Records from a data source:
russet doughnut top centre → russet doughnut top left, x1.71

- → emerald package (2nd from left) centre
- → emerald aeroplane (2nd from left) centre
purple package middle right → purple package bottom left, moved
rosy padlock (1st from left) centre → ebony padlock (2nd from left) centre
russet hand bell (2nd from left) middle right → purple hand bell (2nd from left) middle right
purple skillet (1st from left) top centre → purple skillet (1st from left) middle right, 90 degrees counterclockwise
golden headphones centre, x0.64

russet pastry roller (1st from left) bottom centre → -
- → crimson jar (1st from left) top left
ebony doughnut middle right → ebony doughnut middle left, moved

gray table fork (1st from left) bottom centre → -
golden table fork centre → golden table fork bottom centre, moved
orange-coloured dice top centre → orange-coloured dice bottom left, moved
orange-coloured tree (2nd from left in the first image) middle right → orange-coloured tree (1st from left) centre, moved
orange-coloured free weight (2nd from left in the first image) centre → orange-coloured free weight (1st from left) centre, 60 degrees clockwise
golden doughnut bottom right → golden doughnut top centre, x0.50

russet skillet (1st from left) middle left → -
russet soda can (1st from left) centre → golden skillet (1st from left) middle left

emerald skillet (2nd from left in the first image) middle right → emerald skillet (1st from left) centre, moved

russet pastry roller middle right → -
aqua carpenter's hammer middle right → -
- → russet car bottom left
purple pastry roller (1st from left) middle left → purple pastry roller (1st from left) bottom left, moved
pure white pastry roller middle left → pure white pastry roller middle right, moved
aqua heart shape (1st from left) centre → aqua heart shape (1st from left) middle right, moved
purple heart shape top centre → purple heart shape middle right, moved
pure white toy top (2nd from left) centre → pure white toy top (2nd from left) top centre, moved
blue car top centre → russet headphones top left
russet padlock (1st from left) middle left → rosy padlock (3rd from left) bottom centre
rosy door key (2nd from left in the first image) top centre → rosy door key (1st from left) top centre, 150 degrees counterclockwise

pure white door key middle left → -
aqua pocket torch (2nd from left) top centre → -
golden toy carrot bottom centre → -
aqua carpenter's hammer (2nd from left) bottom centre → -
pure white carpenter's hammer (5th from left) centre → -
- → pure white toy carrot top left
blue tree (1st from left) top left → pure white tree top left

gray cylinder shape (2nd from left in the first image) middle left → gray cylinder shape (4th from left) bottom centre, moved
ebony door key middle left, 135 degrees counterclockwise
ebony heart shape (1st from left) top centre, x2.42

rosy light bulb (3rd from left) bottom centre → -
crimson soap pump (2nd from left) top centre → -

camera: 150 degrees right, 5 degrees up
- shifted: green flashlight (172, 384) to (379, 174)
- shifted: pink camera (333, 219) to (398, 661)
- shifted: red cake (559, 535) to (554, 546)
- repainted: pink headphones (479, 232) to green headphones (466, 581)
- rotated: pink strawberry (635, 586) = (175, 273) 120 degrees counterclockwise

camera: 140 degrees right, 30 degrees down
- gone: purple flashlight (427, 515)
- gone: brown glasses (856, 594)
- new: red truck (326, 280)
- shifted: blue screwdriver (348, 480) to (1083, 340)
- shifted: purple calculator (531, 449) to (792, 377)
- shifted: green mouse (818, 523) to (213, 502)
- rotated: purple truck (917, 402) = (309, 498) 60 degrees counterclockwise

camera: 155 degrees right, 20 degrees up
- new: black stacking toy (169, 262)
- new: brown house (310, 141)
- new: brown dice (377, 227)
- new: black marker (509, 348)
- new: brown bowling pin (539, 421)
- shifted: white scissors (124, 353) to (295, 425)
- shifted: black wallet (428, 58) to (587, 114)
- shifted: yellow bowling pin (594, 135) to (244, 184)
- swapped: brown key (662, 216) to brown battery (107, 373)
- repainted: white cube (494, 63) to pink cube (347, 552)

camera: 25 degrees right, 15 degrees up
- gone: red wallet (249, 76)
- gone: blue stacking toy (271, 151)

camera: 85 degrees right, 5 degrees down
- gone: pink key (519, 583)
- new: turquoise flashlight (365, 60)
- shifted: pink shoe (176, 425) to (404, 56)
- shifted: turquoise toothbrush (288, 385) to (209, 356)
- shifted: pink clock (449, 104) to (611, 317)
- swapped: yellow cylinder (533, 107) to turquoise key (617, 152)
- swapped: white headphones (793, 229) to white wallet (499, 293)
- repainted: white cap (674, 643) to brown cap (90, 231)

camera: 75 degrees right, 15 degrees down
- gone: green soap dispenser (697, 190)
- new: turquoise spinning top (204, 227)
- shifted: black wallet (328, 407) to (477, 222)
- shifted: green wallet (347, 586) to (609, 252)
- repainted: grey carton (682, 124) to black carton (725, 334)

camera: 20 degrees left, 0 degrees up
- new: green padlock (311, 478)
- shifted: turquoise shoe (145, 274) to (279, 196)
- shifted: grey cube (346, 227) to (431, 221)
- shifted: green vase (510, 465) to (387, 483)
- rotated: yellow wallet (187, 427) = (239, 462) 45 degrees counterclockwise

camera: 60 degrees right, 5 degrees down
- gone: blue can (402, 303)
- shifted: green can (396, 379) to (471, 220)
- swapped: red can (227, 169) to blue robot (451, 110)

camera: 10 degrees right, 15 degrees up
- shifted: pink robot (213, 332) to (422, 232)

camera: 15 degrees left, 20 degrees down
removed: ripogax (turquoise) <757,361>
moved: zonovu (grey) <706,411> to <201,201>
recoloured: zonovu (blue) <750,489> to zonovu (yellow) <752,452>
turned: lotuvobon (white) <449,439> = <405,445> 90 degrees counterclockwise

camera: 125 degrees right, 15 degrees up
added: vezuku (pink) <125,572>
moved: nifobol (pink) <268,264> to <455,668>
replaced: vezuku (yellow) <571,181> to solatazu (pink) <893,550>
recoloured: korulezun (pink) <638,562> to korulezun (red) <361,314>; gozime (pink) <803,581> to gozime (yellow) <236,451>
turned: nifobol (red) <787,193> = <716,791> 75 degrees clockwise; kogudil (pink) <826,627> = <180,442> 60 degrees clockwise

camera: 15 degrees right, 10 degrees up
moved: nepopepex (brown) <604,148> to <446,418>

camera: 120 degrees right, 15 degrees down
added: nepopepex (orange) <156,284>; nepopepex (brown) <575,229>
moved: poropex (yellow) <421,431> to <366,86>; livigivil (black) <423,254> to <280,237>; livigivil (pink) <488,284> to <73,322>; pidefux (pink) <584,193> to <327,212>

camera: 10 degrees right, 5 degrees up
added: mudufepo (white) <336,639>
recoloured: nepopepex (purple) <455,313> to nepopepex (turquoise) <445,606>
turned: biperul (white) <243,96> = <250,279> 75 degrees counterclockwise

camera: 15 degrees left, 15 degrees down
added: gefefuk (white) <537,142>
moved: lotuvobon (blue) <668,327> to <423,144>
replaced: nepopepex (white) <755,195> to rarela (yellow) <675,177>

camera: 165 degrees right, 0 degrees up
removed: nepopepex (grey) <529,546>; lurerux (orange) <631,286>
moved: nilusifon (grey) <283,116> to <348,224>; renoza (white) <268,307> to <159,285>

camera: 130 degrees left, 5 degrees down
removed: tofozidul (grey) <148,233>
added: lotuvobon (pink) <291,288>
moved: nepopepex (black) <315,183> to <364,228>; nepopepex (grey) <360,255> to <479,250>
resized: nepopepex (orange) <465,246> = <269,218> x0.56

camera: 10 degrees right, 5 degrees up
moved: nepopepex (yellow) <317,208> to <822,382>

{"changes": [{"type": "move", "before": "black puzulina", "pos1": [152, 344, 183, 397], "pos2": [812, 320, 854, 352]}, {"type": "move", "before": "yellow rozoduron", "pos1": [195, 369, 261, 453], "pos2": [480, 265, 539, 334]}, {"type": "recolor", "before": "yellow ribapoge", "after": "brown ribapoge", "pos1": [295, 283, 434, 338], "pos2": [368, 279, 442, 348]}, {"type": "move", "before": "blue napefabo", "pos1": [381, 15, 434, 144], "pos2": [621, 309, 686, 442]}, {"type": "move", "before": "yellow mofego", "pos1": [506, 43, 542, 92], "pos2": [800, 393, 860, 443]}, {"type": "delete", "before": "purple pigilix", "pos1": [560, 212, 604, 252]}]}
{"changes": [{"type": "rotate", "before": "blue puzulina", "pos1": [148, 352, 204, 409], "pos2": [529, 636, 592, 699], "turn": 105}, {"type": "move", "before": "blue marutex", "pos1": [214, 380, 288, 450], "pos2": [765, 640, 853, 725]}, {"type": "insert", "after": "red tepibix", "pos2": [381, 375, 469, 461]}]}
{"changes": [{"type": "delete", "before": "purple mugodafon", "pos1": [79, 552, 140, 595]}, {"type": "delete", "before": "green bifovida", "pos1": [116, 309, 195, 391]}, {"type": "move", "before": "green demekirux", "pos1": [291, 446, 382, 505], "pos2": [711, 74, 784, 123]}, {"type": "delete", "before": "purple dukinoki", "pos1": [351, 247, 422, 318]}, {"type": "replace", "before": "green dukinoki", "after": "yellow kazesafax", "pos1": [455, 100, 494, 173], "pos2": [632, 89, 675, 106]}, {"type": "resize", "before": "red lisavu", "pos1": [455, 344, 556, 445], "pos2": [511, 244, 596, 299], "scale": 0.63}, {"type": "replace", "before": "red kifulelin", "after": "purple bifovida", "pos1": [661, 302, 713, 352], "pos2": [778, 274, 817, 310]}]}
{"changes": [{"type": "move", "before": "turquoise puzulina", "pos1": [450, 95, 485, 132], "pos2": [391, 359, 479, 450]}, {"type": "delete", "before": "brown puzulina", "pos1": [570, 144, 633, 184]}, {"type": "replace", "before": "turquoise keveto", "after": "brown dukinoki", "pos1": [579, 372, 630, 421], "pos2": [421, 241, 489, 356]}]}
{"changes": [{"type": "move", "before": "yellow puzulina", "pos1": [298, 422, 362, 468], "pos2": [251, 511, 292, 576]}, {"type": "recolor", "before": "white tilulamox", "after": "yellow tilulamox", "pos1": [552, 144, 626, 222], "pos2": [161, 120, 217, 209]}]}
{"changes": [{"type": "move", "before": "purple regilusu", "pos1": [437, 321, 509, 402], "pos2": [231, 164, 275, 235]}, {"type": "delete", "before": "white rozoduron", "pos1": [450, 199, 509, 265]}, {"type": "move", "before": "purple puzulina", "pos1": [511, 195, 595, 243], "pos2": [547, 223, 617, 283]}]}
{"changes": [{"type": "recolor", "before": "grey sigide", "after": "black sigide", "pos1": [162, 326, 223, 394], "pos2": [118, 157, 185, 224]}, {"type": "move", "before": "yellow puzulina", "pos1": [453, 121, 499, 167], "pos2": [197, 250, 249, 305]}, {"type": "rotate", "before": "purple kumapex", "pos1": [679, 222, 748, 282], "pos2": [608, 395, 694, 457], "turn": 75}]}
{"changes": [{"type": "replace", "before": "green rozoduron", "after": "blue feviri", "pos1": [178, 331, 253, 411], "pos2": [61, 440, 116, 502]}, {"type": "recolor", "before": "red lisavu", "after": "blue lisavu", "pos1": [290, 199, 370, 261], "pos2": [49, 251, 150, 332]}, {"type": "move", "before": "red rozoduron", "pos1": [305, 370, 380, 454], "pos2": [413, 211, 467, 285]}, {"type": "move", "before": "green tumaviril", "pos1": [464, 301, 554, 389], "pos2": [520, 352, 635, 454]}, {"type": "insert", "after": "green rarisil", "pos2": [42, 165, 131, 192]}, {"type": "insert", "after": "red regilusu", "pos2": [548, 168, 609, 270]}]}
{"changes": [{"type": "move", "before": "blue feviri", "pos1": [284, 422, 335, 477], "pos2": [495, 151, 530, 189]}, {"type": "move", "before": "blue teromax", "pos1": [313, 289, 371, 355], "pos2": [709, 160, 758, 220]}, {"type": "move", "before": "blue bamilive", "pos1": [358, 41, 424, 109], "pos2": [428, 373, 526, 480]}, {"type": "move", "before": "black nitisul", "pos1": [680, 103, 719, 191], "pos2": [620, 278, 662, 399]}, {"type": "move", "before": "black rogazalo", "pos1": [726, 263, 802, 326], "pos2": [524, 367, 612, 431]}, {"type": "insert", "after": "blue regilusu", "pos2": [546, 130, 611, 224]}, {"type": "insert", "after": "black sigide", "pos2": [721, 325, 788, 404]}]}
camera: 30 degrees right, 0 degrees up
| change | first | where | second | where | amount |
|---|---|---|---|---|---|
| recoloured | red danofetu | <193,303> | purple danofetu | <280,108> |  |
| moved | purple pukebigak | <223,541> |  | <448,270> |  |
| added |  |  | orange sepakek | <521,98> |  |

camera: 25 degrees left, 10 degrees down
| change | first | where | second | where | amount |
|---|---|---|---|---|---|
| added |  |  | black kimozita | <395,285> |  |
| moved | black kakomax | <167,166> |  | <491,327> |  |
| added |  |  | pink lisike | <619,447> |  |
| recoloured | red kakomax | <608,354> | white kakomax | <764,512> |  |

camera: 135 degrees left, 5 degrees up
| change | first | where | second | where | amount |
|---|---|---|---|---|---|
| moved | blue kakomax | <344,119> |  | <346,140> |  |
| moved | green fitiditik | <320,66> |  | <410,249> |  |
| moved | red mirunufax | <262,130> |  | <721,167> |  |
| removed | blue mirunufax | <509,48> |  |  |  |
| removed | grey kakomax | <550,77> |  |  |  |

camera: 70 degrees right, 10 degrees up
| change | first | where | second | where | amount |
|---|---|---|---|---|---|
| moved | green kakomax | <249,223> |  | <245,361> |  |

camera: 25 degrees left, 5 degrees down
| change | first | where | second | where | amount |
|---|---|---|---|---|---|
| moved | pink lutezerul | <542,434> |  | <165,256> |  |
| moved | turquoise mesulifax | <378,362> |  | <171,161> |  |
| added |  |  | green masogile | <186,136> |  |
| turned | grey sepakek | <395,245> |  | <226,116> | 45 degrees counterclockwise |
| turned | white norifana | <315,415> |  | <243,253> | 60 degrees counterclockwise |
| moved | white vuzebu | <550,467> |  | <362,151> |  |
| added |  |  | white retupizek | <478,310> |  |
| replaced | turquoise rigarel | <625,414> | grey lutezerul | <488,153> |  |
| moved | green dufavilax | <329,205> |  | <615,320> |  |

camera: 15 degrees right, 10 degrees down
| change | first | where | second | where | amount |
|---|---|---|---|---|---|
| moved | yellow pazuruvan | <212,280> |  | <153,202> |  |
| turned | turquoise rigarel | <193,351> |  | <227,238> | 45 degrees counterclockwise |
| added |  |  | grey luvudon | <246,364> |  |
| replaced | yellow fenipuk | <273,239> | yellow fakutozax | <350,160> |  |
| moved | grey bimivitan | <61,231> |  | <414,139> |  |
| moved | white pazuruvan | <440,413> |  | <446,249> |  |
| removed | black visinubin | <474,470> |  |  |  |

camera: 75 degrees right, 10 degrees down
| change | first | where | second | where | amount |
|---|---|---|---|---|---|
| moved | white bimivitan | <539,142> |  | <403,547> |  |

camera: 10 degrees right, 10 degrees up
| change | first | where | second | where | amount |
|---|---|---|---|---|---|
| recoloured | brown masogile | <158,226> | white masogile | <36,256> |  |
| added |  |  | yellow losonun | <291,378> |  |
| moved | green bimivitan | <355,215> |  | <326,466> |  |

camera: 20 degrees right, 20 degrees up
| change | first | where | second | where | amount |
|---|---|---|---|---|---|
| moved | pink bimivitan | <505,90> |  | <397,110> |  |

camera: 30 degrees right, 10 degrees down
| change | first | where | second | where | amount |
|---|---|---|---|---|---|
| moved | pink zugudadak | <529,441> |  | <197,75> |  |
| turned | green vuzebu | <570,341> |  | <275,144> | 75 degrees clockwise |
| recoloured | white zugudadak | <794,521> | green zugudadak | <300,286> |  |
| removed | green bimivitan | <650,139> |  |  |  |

## Exercise instructions
Go through the entries above and pull out each line with "zonovu" in it.

## Answer to the exercise
moved: zonovu (grey) <706,411> to <201,201>
recoloured: zonovu (blue) <750,489> to zonovu (yellow) <752,452>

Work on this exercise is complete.